[Before-and-after object listings]
===============
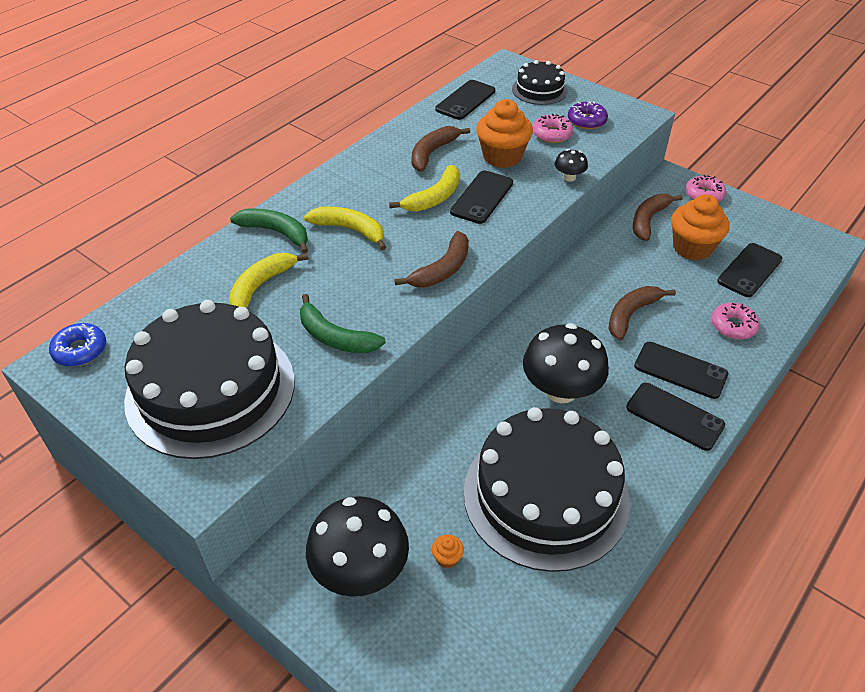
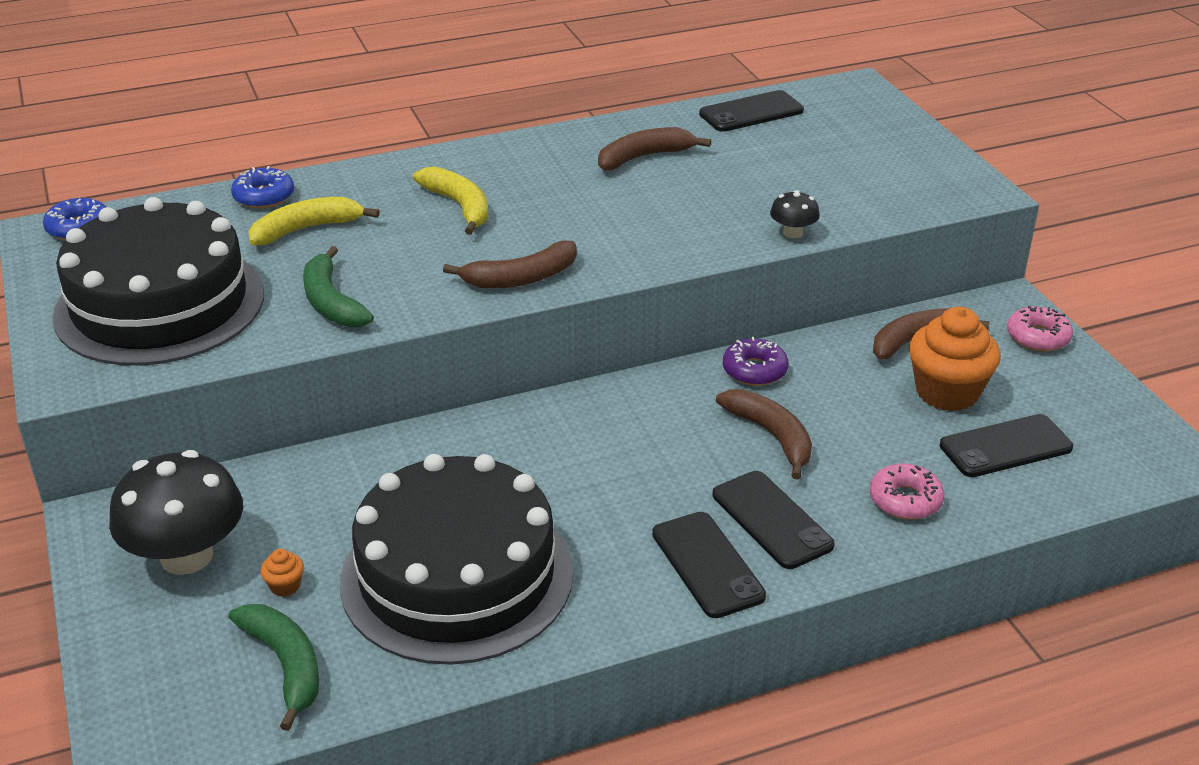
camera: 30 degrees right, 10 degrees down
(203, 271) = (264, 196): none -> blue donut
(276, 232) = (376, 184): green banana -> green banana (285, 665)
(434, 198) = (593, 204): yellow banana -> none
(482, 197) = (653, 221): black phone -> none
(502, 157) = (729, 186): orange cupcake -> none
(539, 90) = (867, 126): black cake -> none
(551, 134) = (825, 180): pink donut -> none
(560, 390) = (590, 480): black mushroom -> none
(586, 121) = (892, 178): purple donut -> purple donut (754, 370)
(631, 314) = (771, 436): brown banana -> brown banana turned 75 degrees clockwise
===============
> _Work item_
Images are to be left out when the records above are written out again exactly.

> _Reply to the exercise_
camera: 30 degrees right, 10 degrees down
(203, 271) = (264, 196): none -> blue donut
(276, 232) = (376, 184): green banana -> green banana (285, 665)
(434, 198) = (593, 204): yellow banana -> none
(482, 197) = (653, 221): black phone -> none
(502, 157) = (729, 186): orange cupcake -> none
(539, 90) = (867, 126): black cake -> none
(551, 134) = (825, 180): pink donut -> none
(560, 390) = (590, 480): black mushroom -> none
(586, 121) = (892, 178): purple donut -> purple donut (754, 370)
(631, 314) = (771, 436): brown banana -> brown banana turned 75 degrees clockwise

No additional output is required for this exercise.